▶ SUPPLIED MATERIAL:
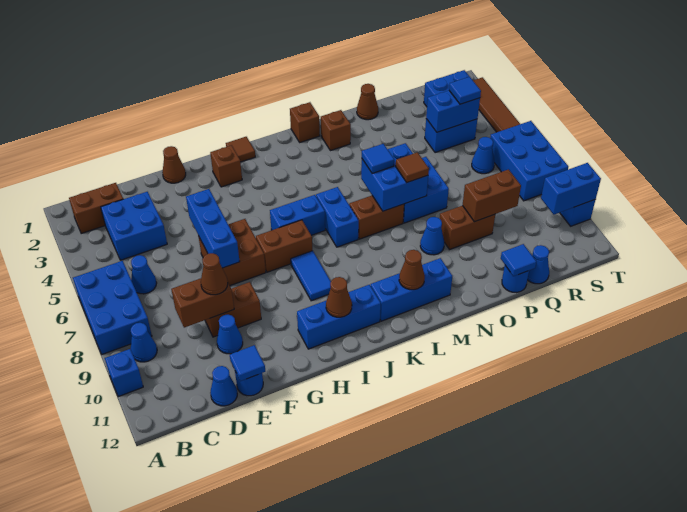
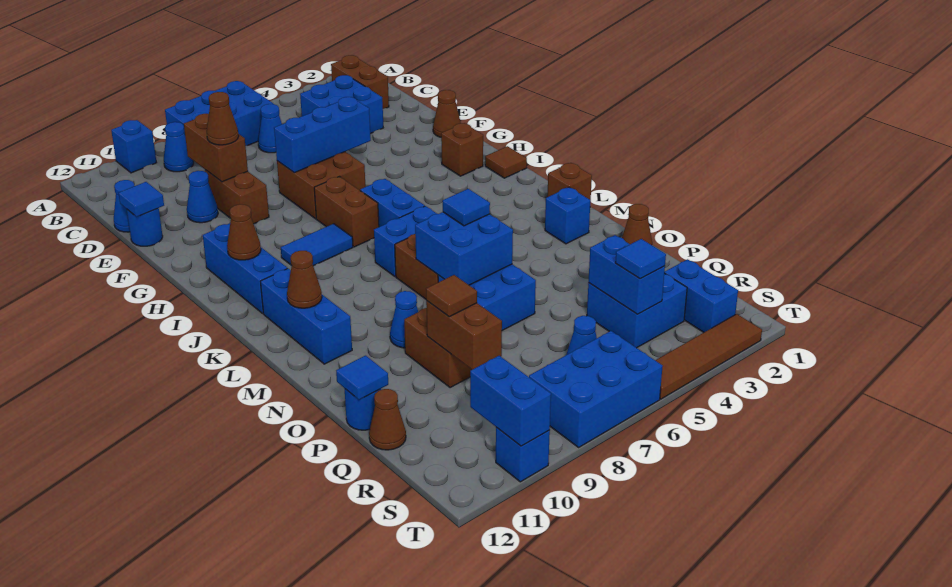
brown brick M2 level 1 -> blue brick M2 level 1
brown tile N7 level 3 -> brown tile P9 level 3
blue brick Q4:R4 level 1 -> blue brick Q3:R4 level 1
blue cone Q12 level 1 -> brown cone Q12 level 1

▶ WHAT YOU HAVE TO DO:
Wherever a picture appears, omit it; copy the rest of the data exactly.

▶ RESULT BELOW:
brown brick M2 level 1 -> blue brick M2 level 1
brown tile N7 level 3 -> brown tile P9 level 3
blue brick Q4:R4 level 1 -> blue brick Q3:R4 level 1
blue cone Q12 level 1 -> brown cone Q12 level 1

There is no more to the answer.